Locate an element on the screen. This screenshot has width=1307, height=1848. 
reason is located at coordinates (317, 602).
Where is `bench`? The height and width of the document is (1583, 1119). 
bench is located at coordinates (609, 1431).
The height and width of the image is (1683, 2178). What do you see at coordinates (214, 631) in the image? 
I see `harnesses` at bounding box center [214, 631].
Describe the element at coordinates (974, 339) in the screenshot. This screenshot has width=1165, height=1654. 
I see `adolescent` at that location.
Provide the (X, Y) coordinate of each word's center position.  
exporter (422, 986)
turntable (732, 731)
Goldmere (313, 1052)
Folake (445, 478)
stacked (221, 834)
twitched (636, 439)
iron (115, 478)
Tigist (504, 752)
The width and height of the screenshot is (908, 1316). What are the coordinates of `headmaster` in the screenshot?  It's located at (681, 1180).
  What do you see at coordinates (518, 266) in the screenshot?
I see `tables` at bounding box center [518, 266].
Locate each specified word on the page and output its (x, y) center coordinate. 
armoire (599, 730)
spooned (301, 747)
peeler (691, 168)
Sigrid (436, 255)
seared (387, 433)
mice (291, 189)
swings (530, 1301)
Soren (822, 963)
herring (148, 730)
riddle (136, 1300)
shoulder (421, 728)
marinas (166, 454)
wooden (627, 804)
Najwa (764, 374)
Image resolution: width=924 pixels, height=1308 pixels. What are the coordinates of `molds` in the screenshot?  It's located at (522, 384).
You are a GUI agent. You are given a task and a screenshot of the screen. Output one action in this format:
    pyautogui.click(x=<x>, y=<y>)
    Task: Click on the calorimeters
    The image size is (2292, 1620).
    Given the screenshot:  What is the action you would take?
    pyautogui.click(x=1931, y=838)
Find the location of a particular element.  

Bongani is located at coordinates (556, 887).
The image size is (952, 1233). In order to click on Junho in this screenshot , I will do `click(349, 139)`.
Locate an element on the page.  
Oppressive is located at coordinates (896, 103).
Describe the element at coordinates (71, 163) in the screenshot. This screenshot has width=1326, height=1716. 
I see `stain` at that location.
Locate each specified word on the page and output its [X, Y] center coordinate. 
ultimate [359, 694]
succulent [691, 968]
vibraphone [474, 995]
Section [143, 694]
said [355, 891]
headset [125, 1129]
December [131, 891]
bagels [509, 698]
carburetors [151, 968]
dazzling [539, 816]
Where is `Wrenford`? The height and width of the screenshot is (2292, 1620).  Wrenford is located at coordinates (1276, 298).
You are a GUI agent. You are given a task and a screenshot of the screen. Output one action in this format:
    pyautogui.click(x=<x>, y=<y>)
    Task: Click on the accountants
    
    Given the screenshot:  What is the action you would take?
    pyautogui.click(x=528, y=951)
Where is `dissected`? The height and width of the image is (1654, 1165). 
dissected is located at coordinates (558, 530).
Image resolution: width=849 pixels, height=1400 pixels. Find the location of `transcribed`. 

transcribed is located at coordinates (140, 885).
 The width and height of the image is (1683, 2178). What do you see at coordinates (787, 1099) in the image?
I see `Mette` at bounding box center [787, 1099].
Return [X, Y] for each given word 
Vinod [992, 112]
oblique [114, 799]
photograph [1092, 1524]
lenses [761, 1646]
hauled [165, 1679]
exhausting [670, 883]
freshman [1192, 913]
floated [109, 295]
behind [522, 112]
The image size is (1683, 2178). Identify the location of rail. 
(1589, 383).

===============

Copy out, without alteration, the lines from the one containing "riddle (136, 1300)" through the one containing "dazzling [539, 816]", including both of those lines.

Task answer:
riddle (136, 1300)
shoulder (421, 728)
marinas (166, 454)
wooden (627, 804)
Najwa (764, 374)
Image resolution: width=924 pixels, height=1308 pixels. What are the coordinates of `molds` in the screenshot?  It's located at (522, 384).
You are a GUI agent. You are given a task and a screenshot of the screen. Output one action in this format:
    pyautogui.click(x=<x>, y=<y>)
    Task: Click on the calorimeters
    The image size is (2292, 1620).
    Given the screenshot:  What is the action you would take?
    pyautogui.click(x=1931, y=838)
Find the location of a particular element.  

Bongani is located at coordinates (556, 887).
The image size is (952, 1233). In order to click on Junho in this screenshot , I will do `click(349, 139)`.
Locate an element on the page.  
Oppressive is located at coordinates (896, 103).
Describe the element at coordinates (71, 163) in the screenshot. This screenshot has width=1326, height=1716. 
I see `stain` at that location.
Locate each specified word on the page and output its [X, Y] center coordinate. 
ultimate [359, 694]
succulent [691, 968]
vibraphone [474, 995]
Section [143, 694]
said [355, 891]
headset [125, 1129]
December [131, 891]
bagels [509, 698]
carburetors [151, 968]
dazzling [539, 816]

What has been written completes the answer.